> EL EJERCICIO
Sustituya "camera" por "viewer" en todos los datos y reproduzca el resto sin ninguna modificación.

Datos de un conjunto de preguntas espaciales

▬▬▬

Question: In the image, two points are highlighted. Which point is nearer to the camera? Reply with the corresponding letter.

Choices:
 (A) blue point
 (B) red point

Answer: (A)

▬▬▬

> SOLUCIÓN DEL EJERCICIO
Question: In the image, two points are highlighted. Which point is nearer to the viewer? Reply with the corresponding letter.

Choices:
 (A) blue point
 (B) red point

Answer: (A)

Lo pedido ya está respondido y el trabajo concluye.